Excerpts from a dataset

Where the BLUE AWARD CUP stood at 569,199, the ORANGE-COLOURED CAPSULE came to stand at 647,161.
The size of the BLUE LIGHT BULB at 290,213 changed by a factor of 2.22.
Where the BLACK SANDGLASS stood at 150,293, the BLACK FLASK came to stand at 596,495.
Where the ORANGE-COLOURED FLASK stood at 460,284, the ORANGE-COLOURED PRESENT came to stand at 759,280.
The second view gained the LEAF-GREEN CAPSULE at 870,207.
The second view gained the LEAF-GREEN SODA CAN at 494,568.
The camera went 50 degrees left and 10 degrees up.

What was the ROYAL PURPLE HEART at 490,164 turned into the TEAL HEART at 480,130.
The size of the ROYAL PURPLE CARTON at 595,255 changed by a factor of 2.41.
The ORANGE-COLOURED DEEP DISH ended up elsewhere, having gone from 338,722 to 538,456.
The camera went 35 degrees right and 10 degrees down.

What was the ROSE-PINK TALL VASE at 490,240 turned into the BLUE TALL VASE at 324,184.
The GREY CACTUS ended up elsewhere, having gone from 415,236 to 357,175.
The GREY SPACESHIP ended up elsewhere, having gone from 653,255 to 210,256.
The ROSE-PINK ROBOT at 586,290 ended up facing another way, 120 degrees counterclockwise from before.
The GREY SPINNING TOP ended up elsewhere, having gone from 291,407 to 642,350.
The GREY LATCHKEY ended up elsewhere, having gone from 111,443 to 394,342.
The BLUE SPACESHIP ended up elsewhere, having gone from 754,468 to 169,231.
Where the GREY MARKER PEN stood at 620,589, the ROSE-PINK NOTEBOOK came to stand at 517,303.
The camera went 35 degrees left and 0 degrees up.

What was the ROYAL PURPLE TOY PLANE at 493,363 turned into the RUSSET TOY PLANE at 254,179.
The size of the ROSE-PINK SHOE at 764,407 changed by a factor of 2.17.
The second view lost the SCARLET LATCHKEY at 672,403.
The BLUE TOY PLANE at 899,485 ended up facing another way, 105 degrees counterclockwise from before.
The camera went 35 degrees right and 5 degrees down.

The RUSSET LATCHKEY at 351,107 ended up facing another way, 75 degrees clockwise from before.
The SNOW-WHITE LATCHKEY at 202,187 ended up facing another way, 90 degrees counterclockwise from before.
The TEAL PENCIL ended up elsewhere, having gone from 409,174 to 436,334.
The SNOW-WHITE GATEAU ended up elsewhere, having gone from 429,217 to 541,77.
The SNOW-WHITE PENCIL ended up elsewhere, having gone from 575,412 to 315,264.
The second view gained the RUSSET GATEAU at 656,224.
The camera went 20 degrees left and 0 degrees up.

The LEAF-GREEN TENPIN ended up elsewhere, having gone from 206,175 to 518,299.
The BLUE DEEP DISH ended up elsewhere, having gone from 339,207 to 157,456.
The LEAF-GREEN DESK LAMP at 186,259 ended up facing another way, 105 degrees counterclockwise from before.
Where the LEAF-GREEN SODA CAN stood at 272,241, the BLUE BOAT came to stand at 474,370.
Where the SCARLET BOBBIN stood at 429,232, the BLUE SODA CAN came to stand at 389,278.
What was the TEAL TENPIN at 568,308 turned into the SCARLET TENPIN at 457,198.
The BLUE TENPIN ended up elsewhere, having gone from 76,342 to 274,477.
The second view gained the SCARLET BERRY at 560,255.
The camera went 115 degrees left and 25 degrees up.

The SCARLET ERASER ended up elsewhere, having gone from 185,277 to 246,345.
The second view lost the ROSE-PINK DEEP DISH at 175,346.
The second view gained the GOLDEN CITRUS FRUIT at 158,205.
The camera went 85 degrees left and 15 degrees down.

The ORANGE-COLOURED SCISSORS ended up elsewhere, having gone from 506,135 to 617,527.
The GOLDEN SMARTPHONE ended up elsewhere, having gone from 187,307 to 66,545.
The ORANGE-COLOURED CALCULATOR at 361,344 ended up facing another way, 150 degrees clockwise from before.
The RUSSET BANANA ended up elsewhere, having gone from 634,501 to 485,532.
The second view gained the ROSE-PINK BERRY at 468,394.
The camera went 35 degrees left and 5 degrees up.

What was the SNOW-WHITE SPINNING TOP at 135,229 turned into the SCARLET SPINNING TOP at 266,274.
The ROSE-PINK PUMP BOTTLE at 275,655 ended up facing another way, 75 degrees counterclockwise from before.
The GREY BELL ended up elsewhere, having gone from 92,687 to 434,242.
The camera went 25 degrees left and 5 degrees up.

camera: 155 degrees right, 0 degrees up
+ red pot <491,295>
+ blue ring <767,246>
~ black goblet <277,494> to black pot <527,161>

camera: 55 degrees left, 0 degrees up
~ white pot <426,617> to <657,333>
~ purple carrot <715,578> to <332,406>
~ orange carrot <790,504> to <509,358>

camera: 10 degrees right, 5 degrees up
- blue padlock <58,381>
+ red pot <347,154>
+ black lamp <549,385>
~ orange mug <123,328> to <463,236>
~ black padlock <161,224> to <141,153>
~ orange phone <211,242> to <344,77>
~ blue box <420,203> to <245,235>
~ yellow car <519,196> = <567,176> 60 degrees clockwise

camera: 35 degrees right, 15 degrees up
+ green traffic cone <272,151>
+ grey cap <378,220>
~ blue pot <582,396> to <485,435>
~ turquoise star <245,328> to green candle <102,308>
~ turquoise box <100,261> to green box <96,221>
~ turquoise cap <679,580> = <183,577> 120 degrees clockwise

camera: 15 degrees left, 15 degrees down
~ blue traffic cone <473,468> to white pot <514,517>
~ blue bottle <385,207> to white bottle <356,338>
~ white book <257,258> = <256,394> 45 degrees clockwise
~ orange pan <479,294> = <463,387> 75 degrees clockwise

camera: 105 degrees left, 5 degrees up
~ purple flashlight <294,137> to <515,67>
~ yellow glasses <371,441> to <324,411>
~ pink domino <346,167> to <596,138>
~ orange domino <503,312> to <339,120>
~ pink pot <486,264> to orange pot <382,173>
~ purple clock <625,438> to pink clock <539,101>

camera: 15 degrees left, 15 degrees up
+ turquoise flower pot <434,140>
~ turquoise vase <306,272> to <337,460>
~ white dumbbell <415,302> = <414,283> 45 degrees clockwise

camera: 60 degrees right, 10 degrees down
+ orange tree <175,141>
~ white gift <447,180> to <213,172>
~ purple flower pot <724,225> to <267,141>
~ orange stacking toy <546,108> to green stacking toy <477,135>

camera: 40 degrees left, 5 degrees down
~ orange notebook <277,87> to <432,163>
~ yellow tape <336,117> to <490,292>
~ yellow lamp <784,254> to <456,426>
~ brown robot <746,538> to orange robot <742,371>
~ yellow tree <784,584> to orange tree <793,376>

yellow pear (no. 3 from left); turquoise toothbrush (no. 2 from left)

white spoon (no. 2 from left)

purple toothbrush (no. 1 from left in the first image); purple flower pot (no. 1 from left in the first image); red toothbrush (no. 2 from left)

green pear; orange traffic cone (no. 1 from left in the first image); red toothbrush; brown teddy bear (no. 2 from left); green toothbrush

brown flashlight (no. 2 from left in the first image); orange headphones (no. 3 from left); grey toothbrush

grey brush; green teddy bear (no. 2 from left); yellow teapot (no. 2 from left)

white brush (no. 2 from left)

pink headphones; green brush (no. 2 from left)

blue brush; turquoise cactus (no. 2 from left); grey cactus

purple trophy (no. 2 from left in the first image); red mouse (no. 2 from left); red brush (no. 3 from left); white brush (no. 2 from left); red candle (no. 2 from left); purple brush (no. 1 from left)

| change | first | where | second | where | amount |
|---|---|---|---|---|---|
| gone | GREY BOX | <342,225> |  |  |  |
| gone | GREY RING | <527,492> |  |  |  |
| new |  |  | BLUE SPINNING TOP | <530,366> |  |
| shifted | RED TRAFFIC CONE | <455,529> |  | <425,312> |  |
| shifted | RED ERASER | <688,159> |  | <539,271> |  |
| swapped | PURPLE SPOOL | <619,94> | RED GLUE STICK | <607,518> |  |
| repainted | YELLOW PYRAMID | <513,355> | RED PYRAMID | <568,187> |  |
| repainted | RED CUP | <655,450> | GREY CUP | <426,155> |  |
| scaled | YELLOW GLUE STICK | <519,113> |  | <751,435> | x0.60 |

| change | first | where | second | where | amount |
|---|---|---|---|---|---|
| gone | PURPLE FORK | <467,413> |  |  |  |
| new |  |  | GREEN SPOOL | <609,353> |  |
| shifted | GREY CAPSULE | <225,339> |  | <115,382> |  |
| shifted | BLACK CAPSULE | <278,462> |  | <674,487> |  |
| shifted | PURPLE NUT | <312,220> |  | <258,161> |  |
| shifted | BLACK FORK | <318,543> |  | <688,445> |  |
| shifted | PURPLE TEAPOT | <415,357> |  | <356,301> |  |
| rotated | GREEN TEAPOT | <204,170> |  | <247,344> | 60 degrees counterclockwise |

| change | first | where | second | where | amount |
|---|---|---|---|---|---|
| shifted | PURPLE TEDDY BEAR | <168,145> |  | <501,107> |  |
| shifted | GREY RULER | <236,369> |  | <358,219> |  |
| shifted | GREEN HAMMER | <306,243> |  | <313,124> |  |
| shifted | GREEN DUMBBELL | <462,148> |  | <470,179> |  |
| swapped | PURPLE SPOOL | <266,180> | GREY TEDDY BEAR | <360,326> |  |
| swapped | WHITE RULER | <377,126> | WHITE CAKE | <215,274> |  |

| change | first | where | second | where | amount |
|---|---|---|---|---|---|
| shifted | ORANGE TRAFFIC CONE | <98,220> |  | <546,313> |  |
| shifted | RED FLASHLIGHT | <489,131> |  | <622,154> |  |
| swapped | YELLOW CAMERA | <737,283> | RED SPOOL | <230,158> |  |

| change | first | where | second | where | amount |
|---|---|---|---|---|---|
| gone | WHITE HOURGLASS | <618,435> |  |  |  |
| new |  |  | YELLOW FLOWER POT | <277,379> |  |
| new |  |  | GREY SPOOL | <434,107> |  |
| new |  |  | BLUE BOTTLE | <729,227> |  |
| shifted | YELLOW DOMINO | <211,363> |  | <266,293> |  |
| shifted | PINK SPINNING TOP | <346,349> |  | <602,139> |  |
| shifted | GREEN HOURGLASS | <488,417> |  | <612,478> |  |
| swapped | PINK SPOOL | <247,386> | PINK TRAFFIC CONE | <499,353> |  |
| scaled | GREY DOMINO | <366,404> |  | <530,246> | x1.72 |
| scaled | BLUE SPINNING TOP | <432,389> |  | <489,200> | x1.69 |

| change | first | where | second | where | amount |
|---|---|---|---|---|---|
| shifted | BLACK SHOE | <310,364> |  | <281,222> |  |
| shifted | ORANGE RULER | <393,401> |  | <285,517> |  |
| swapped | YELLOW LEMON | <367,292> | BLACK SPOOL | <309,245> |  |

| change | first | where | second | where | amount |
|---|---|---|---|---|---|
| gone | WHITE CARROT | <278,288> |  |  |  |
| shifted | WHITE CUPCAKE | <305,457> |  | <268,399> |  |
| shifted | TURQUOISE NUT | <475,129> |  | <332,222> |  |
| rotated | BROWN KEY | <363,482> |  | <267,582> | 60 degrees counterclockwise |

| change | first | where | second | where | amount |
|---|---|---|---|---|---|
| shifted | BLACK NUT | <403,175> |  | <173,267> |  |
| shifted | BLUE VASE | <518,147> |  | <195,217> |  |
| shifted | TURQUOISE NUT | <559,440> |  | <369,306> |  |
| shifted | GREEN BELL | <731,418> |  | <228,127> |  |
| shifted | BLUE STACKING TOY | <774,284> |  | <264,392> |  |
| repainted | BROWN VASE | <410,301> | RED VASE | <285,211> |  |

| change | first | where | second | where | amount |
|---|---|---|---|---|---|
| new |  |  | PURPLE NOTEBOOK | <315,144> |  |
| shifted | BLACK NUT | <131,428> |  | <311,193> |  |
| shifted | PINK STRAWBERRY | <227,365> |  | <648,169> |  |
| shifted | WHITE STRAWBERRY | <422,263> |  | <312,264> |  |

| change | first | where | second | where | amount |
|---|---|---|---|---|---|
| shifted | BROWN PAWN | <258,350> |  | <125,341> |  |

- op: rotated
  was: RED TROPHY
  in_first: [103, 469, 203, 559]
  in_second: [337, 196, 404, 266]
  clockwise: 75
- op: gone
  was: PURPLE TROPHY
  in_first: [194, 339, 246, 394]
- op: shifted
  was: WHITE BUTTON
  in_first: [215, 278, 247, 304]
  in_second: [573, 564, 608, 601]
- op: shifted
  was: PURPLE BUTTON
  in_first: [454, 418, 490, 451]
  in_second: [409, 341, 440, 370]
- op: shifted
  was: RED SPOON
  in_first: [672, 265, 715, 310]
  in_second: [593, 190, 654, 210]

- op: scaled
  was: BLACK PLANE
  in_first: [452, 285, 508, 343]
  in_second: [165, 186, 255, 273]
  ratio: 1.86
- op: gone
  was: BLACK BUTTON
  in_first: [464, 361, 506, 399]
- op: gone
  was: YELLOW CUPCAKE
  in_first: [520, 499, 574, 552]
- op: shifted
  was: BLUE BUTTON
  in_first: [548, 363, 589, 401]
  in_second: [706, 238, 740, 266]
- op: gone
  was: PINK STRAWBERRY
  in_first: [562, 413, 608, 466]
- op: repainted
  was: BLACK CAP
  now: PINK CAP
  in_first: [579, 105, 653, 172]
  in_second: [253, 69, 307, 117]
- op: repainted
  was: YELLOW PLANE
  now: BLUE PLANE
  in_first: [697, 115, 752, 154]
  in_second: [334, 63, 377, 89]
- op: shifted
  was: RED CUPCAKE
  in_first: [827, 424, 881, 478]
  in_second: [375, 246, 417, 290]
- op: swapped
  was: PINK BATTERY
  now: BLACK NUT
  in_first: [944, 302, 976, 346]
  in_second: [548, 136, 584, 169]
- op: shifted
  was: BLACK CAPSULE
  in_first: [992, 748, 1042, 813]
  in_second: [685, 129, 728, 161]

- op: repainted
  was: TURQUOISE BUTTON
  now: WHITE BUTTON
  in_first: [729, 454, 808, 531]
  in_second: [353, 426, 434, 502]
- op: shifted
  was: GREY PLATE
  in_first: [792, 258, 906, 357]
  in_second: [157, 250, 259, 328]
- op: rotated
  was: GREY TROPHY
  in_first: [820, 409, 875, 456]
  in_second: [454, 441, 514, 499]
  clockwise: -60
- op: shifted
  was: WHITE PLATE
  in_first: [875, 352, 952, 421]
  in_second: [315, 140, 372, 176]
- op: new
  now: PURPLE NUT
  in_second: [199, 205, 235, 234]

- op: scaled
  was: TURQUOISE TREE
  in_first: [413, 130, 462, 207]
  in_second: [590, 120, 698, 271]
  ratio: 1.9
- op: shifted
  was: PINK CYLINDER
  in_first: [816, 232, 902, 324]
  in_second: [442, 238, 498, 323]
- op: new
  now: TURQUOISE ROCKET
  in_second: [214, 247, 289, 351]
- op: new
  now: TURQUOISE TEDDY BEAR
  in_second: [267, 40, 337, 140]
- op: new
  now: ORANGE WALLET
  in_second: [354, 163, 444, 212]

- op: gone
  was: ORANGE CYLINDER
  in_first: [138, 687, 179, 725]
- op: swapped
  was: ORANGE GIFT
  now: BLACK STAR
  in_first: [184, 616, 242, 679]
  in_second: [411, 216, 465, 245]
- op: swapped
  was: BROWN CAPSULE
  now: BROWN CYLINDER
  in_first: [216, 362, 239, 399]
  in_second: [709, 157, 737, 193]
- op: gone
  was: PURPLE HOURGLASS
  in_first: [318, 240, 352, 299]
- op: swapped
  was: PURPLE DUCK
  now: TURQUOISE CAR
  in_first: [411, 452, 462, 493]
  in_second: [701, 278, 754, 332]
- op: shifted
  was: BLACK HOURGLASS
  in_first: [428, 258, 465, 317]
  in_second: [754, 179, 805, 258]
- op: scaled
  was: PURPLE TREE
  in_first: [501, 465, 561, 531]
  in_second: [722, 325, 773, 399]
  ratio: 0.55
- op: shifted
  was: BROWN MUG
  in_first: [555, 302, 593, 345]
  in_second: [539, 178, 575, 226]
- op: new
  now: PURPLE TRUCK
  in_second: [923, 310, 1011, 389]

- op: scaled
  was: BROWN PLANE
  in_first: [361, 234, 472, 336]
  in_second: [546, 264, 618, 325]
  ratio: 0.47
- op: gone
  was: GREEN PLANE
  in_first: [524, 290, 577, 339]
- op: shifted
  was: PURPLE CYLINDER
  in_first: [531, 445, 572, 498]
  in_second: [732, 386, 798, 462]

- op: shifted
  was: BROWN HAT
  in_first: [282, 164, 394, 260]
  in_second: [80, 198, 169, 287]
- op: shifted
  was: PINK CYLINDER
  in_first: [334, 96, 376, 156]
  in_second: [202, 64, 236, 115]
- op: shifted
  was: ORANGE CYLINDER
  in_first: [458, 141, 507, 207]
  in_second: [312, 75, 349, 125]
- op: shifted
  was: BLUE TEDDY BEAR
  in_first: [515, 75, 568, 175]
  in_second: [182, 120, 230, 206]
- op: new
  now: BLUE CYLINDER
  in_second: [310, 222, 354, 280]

*Your objective:*
Where the string "FLASK" turns up in a line of the data above, copy that whole line.

*Your response:*
Where the BLACK SANDGLASS stood at 150,293, the BLACK FLASK came to stand at 596,495.
Where the ORANGE-COLOURED FLASK stood at 460,284, the ORANGE-COLOURED PRESENT came to stand at 759,280.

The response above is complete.